* [Stored data]:
>>>>>

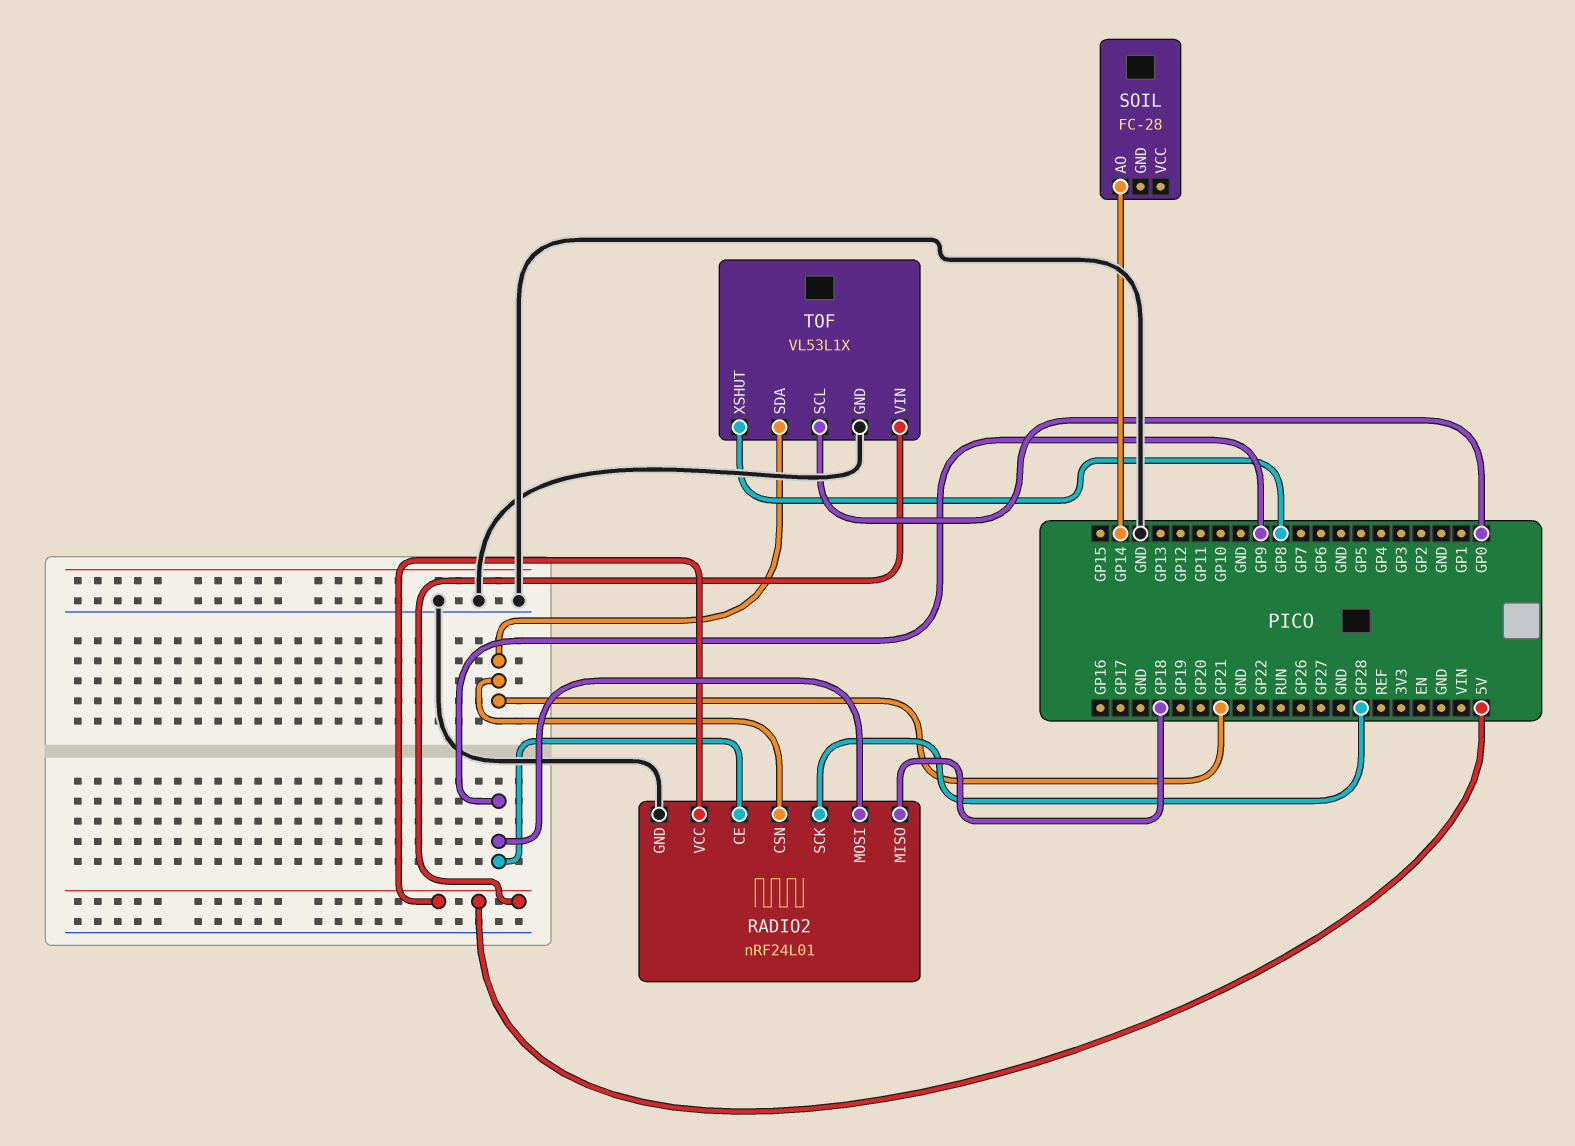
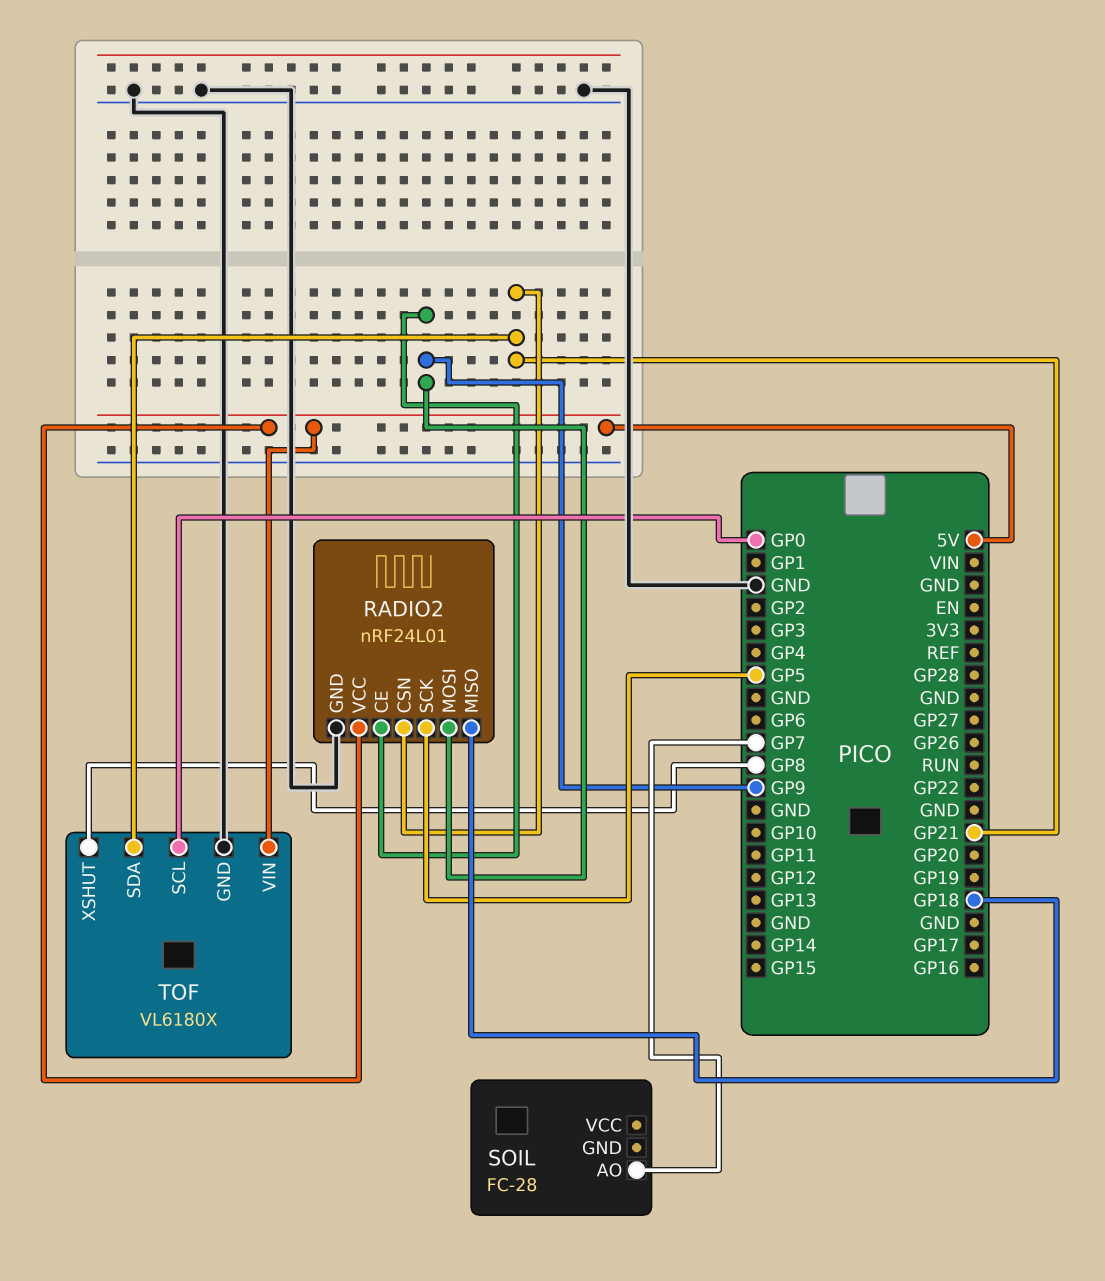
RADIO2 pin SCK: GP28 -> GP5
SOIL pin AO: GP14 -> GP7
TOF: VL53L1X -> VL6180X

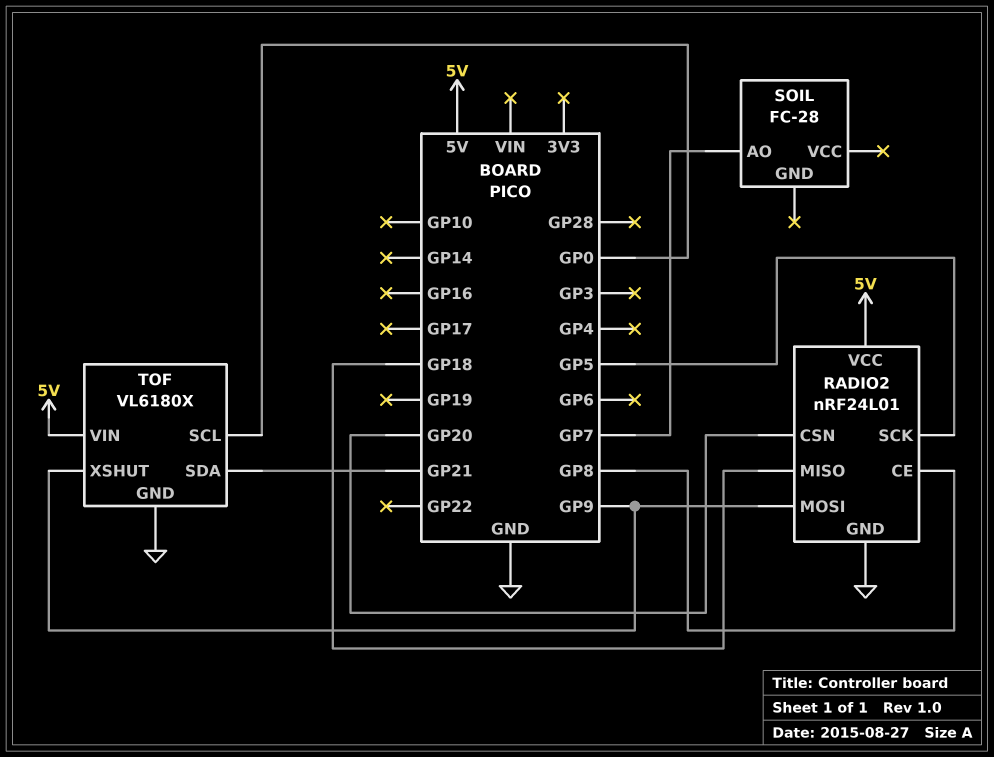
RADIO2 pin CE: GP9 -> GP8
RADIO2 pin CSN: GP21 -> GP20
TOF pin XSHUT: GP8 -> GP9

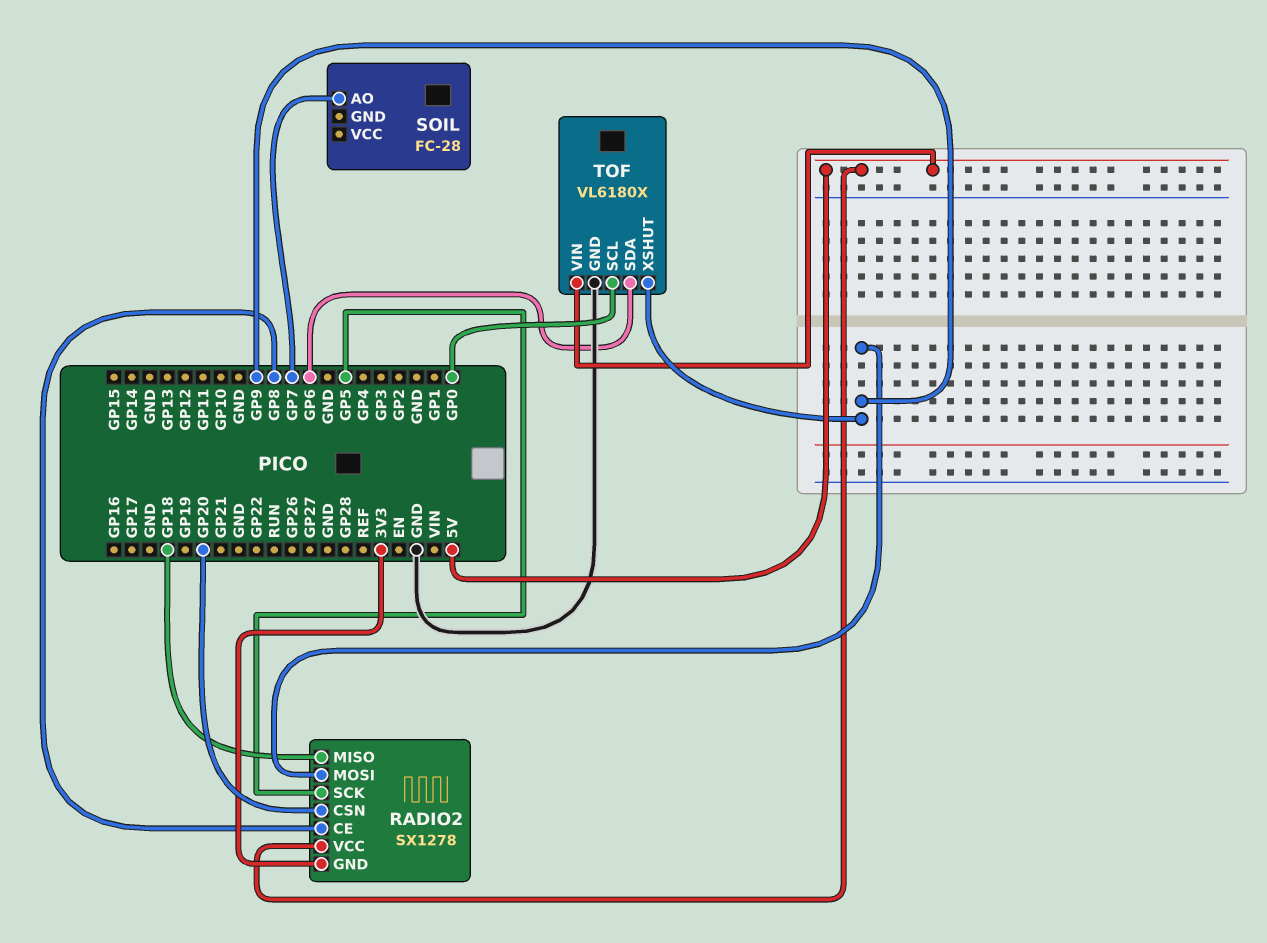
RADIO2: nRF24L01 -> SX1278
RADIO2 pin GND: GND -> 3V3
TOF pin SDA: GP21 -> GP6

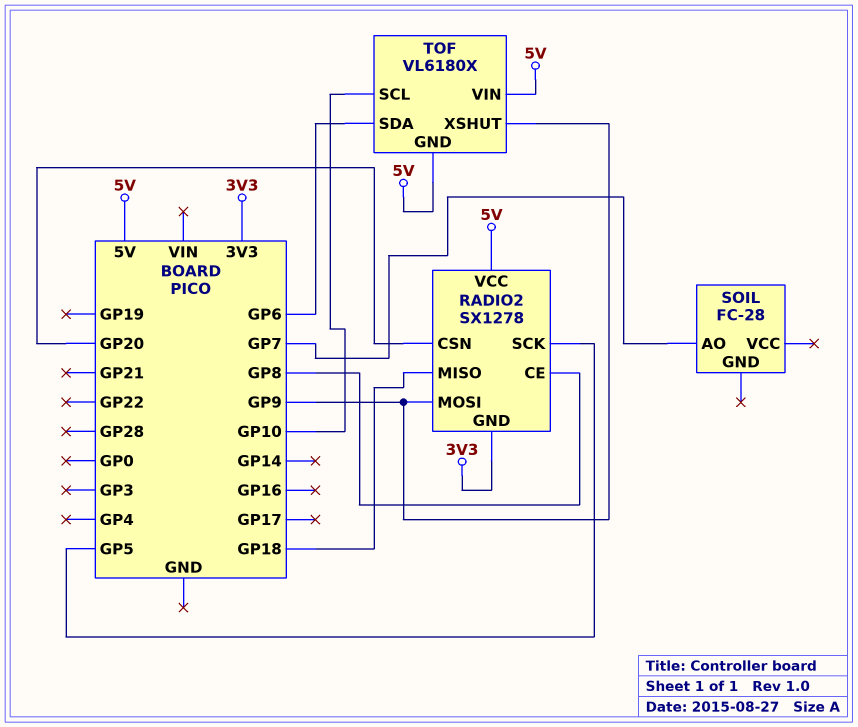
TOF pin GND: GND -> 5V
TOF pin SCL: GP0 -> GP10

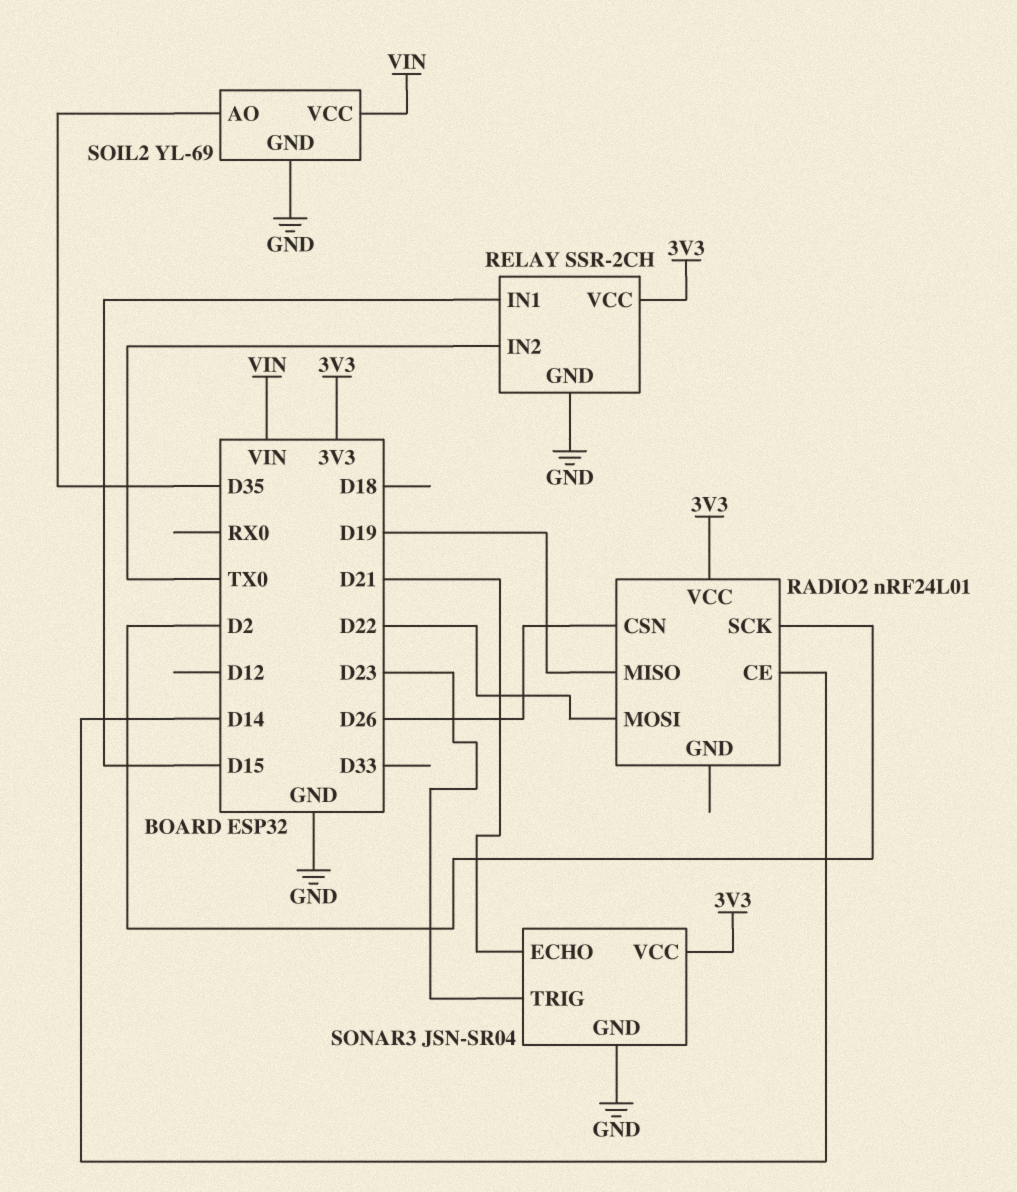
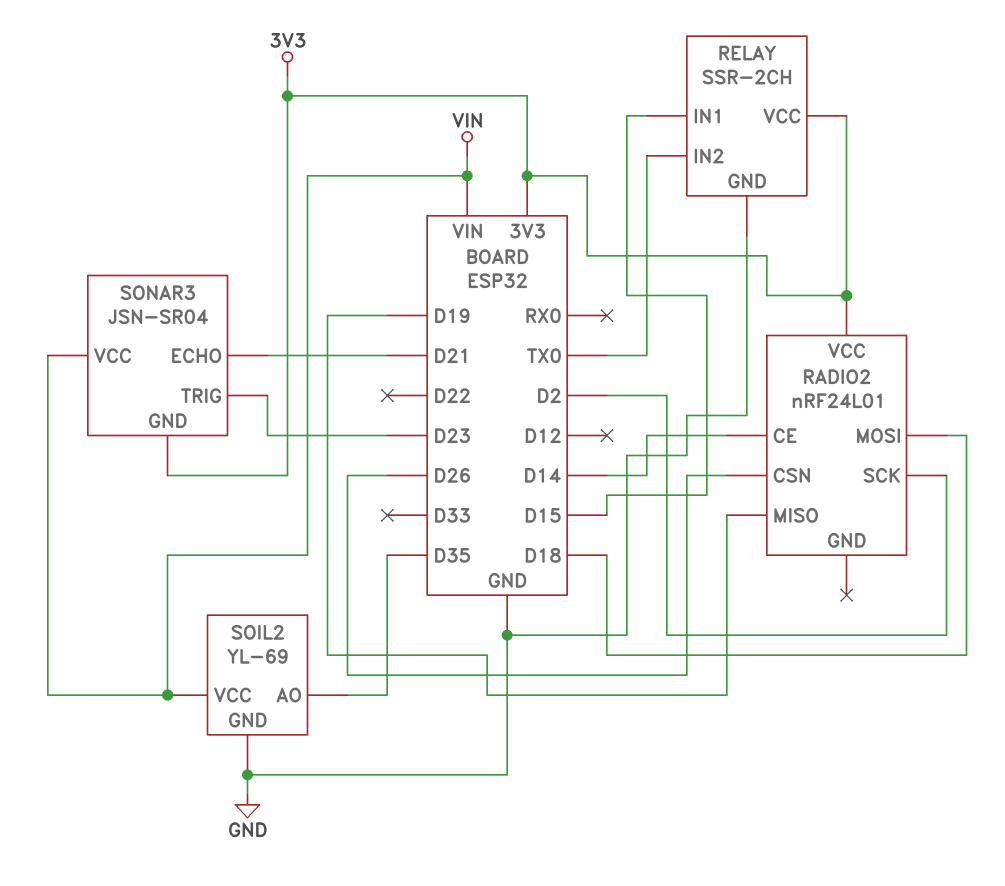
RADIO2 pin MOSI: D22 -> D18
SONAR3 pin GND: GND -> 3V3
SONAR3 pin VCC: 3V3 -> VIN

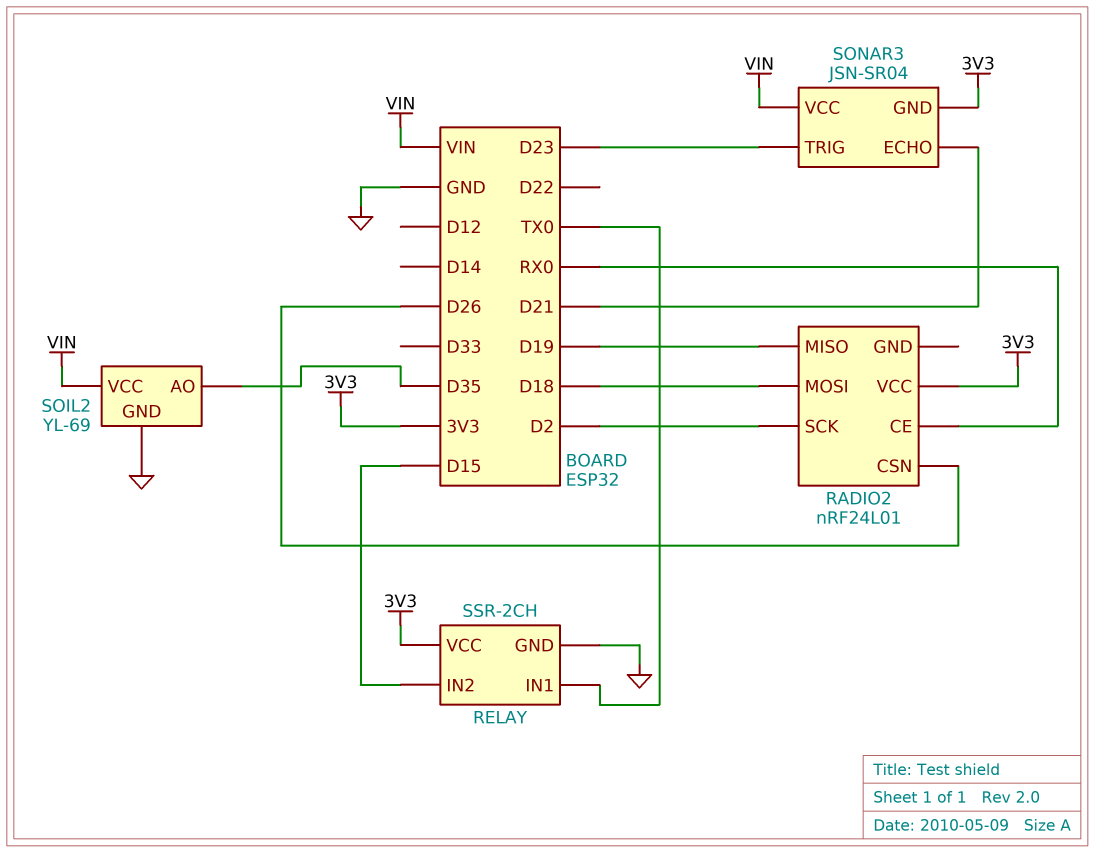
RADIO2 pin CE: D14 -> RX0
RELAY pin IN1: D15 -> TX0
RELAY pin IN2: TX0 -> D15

<<<<<

* [YOUR INSTRUCTIONS]:
Output each entry verbatim; none of the pictures should be included.

* [THE ANSWER]:
RADIO2 pin SCK: GP28 -> GP5
SOIL pin AO: GP14 -> GP7
TOF: VL53L1X -> VL6180X

RADIO2 pin CE: GP9 -> GP8
RADIO2 pin CSN: GP21 -> GP20
TOF pin XSHUT: GP8 -> GP9

RADIO2: nRF24L01 -> SX1278
RADIO2 pin GND: GND -> 3V3
TOF pin SDA: GP21 -> GP6

TOF pin GND: GND -> 5V
TOF pin SCL: GP0 -> GP10

RADIO2 pin MOSI: D22 -> D18
SONAR3 pin GND: GND -> 3V3
SONAR3 pin VCC: 3V3 -> VIN

RADIO2 pin CE: D14 -> RX0
RELAY pin IN1: D15 -> TX0
RELAY pin IN2: TX0 -> D15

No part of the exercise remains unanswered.